WHAT YOU SHOULD DO –
Check each line of the records below and collect those that include the word "brown".

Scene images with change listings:
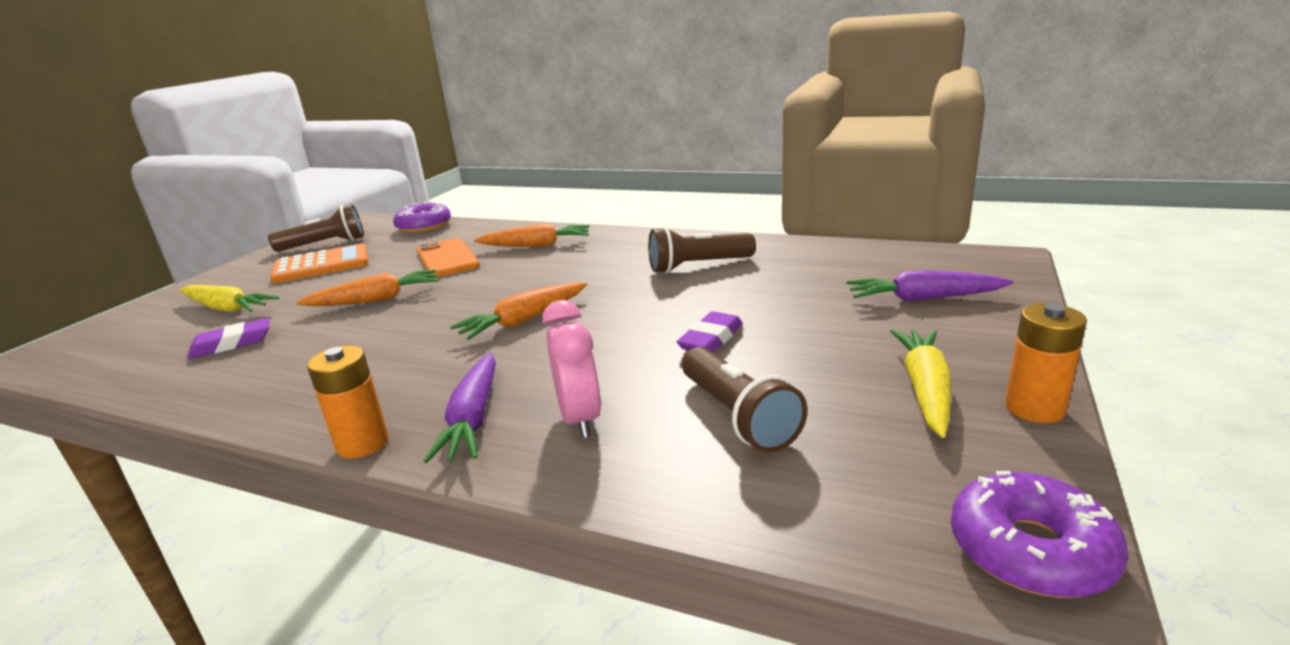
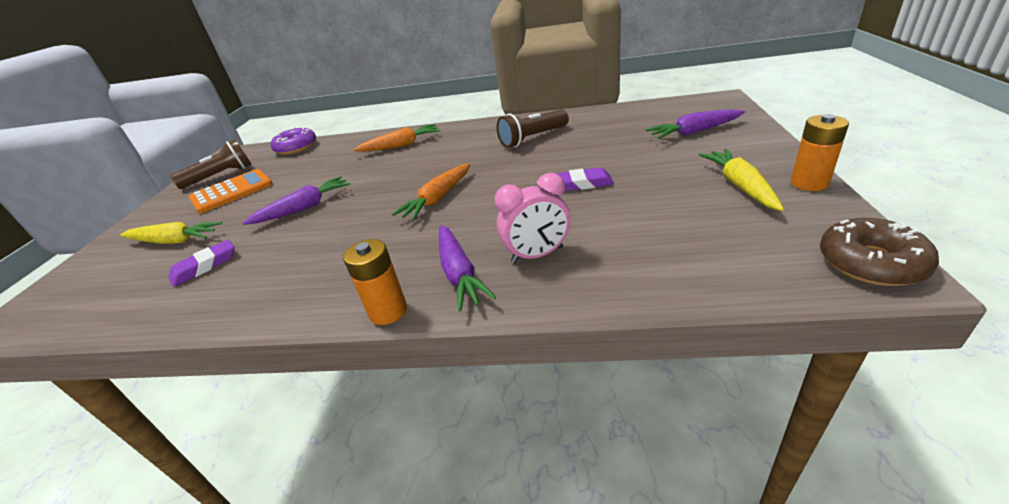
camera: 15 degrees left, 10 degrees up
(376, 299) = (304, 208): orange carrot -> purple carrot
(447, 258) = (337, 167): orange phone -> none
(579, 419) = (537, 255): pink clock -> pink clock turned 105 degrees clockwise
(711, 339) = (582, 184): purple eraser -> purple eraser turned 75 degrees clockwise
(738, 416) = (641, 228): brown flashlight -> none
(1030, 550) = (871, 262): purple donut -> brown donut

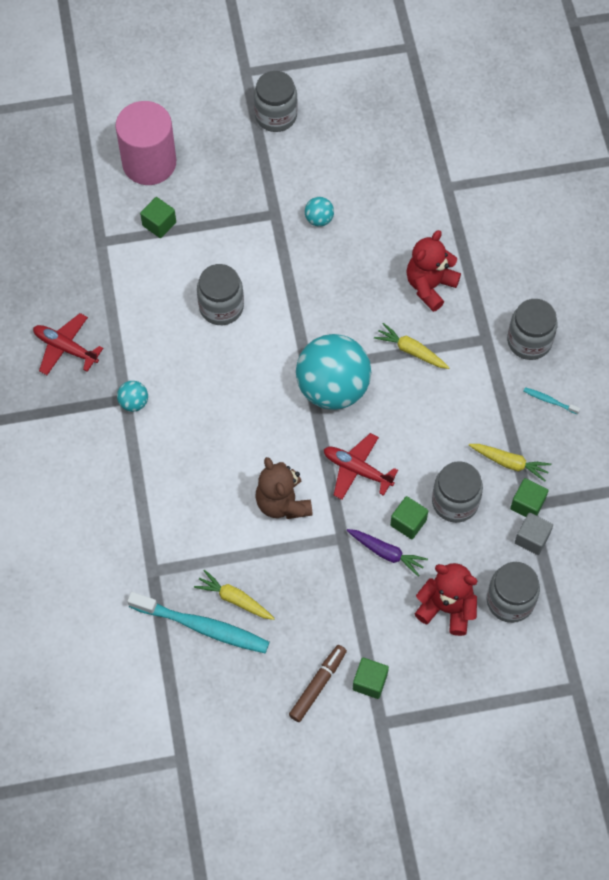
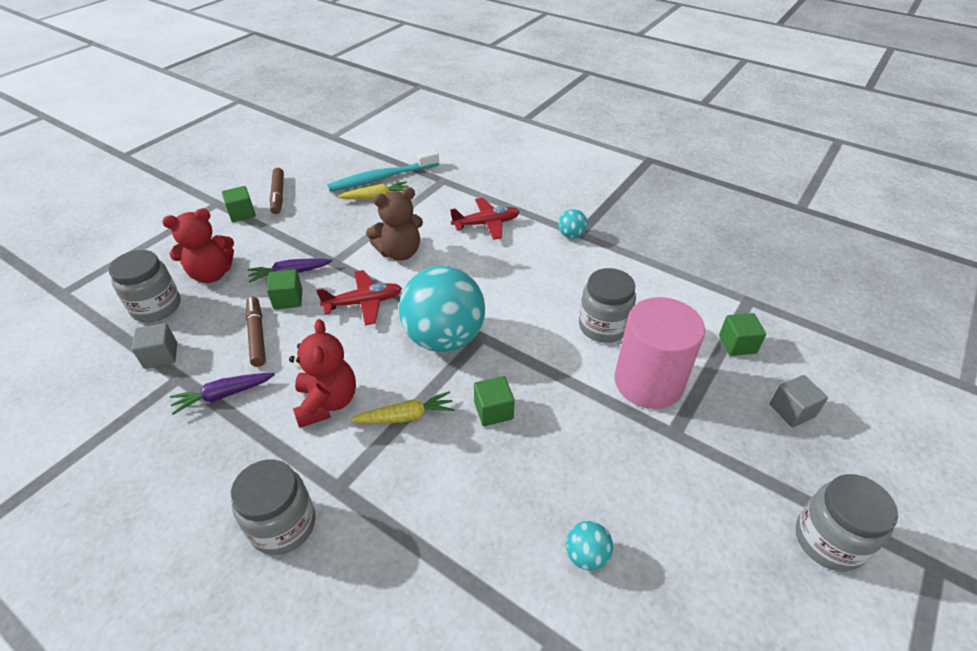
camera: 135 degrees right, 20 degrees down
(65, 348) = (656, 231): red plane -> red plane (486, 224)
(149, 163) = (827, 383): pink cylinder -> pink cylinder (648, 382)
(194, 169) = (792, 410): none -> grey cube
(283, 503) = (400, 252): brown teddy bear -> brown teddy bear turned 135 degrees clockwise
(319, 219) = (632, 464): turquoise ball -> turquoise ball (586, 555)
(430, 286) = (449, 493): red teddy bear -> red teddy bear (327, 402)
(455, 502) = (257, 335): grey jar -> brown marker
(509, 463) = (223, 395): yellow carrot -> purple carrot
(527, 504) = (182, 376): green cube -> green cube (493, 410)
(549, 401) = (215, 479): turquoise toothbrush -> none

RESPONSE AREA –
(738, 416) = (641, 228): brown flashlight -> none
(1030, 550) = (871, 262): purple donut -> brown donut
(283, 503) = (400, 252): brown teddy bear -> brown teddy bear turned 135 degrees clockwise
(455, 502) = (257, 335): grey jar -> brown marker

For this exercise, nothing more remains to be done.